Where the word "teapot" shows up in the entries below, please copy the whole line.

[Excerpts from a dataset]
============
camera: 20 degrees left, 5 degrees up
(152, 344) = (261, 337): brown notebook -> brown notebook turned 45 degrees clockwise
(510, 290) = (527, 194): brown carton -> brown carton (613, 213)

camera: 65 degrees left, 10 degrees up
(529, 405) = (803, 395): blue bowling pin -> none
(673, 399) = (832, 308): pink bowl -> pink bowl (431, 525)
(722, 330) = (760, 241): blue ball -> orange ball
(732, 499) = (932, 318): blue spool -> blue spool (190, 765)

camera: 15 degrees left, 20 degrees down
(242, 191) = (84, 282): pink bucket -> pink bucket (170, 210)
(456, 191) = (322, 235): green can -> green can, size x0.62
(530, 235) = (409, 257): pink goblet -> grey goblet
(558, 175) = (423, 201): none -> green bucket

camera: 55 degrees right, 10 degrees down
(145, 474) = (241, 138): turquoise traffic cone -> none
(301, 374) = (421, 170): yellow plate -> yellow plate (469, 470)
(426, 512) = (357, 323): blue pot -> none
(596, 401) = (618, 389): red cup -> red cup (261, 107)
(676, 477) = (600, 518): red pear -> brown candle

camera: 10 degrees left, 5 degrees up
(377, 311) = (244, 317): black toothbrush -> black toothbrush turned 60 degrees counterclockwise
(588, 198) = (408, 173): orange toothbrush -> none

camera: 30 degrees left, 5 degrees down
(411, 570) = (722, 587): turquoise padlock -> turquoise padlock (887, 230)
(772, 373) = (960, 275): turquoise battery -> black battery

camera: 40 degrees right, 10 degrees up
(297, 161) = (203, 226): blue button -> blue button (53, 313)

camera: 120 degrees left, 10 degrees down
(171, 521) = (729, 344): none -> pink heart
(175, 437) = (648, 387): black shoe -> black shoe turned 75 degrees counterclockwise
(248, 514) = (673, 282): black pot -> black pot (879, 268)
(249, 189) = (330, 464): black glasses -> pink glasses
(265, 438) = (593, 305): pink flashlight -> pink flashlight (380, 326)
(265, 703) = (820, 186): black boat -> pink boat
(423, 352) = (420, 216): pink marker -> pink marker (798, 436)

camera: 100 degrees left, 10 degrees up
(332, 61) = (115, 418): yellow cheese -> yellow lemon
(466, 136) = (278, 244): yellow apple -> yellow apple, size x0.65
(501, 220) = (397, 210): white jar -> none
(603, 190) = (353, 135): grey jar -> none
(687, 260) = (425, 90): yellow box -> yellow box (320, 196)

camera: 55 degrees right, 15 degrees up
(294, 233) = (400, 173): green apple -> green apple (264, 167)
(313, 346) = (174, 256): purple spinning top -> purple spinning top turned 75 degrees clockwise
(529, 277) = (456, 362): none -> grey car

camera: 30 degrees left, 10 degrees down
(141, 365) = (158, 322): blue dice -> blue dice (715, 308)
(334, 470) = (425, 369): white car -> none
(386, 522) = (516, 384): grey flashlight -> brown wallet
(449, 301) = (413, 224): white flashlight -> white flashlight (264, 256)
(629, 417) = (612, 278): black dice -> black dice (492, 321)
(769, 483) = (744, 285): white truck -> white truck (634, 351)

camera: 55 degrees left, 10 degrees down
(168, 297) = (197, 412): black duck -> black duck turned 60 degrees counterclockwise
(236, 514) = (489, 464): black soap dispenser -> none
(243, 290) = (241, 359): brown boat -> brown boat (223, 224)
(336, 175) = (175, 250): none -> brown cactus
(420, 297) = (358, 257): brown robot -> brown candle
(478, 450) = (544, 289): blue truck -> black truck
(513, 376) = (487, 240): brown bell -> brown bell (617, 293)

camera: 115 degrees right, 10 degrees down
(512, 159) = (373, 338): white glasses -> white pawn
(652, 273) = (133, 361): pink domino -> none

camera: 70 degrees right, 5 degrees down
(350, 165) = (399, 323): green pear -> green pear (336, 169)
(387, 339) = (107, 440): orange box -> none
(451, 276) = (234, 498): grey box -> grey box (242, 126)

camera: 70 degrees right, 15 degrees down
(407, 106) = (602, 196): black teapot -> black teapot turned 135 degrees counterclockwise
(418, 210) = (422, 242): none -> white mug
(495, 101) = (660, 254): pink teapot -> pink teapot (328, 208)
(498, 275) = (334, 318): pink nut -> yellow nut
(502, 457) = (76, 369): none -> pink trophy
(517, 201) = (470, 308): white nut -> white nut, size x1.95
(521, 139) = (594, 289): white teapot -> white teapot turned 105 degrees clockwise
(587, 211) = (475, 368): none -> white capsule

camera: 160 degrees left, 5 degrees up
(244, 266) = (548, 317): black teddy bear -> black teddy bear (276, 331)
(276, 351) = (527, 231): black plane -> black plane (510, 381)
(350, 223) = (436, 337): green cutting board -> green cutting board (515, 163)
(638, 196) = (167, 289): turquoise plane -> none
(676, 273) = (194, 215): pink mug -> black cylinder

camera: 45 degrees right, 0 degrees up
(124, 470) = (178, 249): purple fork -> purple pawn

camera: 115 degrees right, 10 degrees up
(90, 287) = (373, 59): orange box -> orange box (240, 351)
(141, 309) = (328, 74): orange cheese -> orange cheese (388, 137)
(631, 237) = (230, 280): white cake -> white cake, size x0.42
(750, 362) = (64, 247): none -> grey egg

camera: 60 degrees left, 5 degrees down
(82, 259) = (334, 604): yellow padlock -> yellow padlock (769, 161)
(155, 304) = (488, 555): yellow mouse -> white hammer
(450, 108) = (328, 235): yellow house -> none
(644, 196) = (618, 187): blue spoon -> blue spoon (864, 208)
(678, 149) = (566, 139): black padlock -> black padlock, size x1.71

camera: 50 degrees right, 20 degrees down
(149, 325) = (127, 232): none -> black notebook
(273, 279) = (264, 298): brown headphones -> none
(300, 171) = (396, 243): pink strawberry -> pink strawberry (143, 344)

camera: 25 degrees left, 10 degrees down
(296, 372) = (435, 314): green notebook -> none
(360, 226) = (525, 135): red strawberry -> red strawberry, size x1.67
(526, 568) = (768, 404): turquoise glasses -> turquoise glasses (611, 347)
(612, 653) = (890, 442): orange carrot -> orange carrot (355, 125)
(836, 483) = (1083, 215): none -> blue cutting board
============
* _RESULT BELOW_:
(407, 106) = (602, 196): black teapot -> black teapot turned 135 degrees counterclockwise
(495, 101) = (660, 254): pink teapot -> pink teapot (328, 208)
(521, 139) = (594, 289): white teapot -> white teapot turned 105 degrees clockwise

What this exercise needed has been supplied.